:: WHAT YOU HAVE TO DO ::
Once you reach the line containing "white calculator [279,398,334,450]" in the data below, restate each line word for word up to and including the one containing "grey glue stick [614,454,650,523]".

:: RECORDED INFORMATION ::

--------

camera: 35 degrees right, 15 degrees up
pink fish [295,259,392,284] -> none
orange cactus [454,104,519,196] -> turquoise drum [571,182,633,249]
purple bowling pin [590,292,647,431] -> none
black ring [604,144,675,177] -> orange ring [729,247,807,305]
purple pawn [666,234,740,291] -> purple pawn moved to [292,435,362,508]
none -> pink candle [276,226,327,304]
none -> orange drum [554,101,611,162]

--------

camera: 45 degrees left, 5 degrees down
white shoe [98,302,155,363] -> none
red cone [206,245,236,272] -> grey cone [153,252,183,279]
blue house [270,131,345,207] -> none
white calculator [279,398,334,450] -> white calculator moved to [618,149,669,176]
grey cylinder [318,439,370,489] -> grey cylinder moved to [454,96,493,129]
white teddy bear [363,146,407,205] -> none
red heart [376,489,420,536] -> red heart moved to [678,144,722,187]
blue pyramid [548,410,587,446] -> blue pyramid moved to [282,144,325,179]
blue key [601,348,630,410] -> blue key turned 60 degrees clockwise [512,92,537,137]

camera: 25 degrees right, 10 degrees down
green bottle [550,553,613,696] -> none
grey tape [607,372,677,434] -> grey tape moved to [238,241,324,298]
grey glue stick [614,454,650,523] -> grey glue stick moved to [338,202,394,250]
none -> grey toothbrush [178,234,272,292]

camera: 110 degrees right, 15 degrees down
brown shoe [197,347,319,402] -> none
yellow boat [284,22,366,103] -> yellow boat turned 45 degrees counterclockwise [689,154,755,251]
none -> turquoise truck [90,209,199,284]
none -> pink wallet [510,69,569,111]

--------

:: RESPONSE ::
white calculator [279,398,334,450] -> white calculator moved to [618,149,669,176]
grey cylinder [318,439,370,489] -> grey cylinder moved to [454,96,493,129]
white teddy bear [363,146,407,205] -> none
red heart [376,489,420,536] -> red heart moved to [678,144,722,187]
blue pyramid [548,410,587,446] -> blue pyramid moved to [282,144,325,179]
blue key [601,348,630,410] -> blue key turned 60 degrees clockwise [512,92,537,137]

camera: 25 degrees right, 10 degrees down
green bottle [550,553,613,696] -> none
grey tape [607,372,677,434] -> grey tape moved to [238,241,324,298]
grey glue stick [614,454,650,523] -> grey glue stick moved to [338,202,394,250]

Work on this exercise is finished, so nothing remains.